- [ACTIVITY] Reproduce the entire listing exactly. Leave the pictures out.

- [DATA PROVIDED]

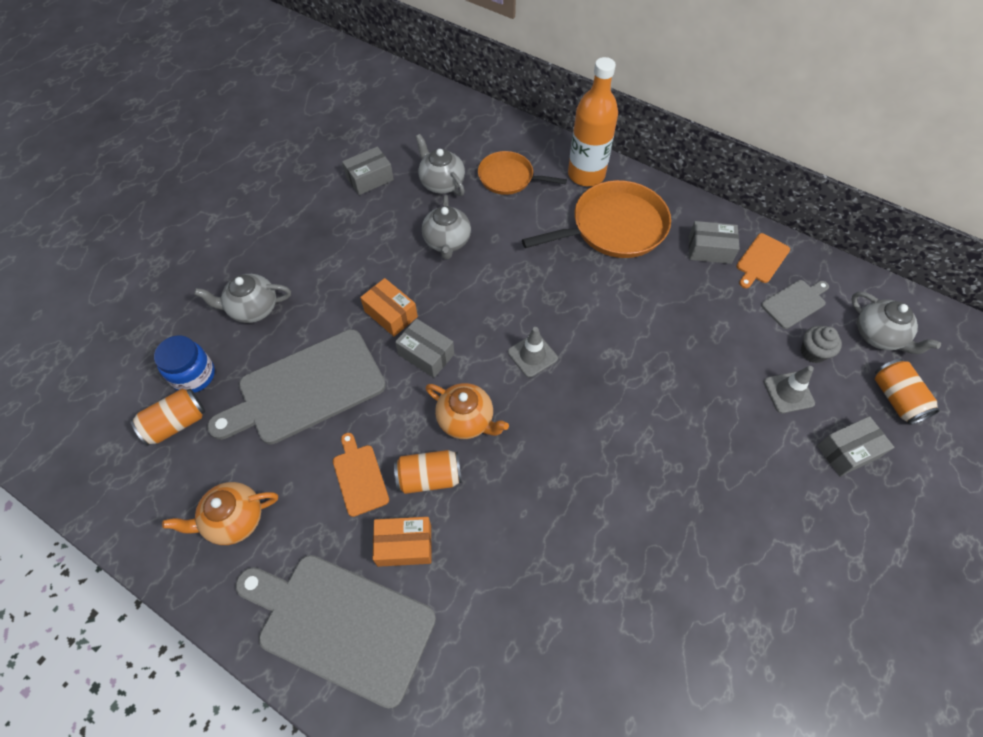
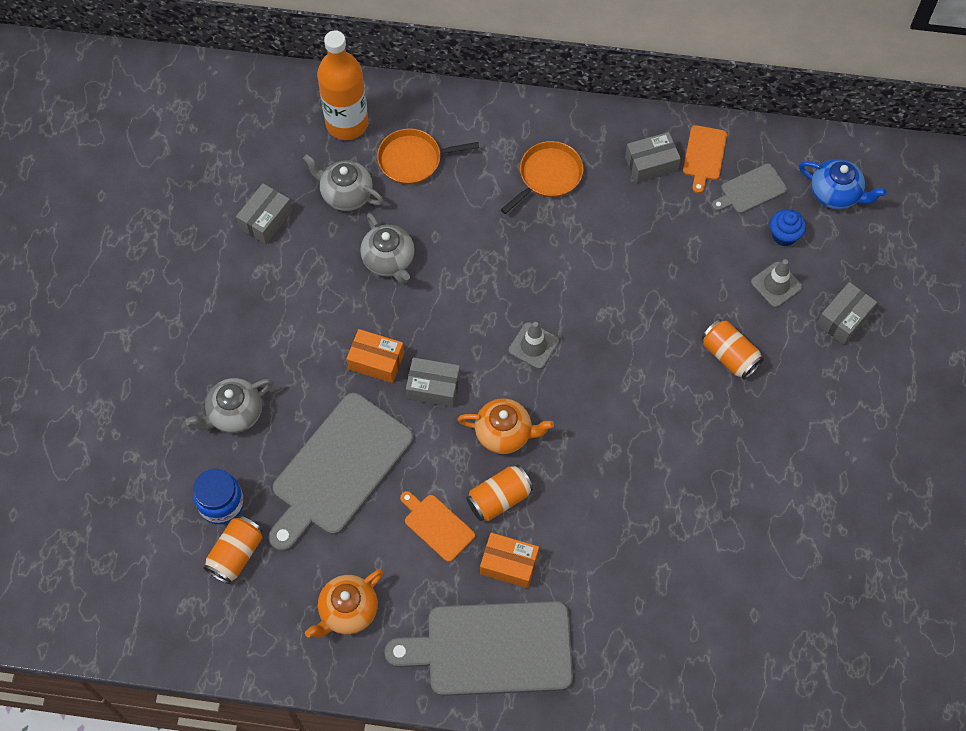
camera: 25 degrees left, 5 degrees up
(404, 545) = (509, 564): orange box -> orange box turned 45 degrees clockwise
(586, 174) = (492, 124): orange bottle -> orange bottle (347, 123)
(614, 227) = (548, 175): orange pan -> orange pan, size x0.61
(795, 303) = (751, 190): grey cutting board -> grey cutting board turned 150 degrees counterclockwise
(813, 352) = (784, 235): grey cupcake -> blue cupcake
(878, 335) = (835, 194): grey teapot -> blue teapot
(896, 398) = (868, 251): orange can -> orange can (729, 355)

- [EXPECTED OUTPUT]
camera: 25 degrees left, 5 degrees up
(404, 545) = (509, 564): orange box -> orange box turned 45 degrees clockwise
(586, 174) = (492, 124): orange bottle -> orange bottle (347, 123)
(614, 227) = (548, 175): orange pan -> orange pan, size x0.61
(795, 303) = (751, 190): grey cutting board -> grey cutting board turned 150 degrees counterclockwise
(813, 352) = (784, 235): grey cupcake -> blue cupcake
(878, 335) = (835, 194): grey teapot -> blue teapot
(896, 398) = (868, 251): orange can -> orange can (729, 355)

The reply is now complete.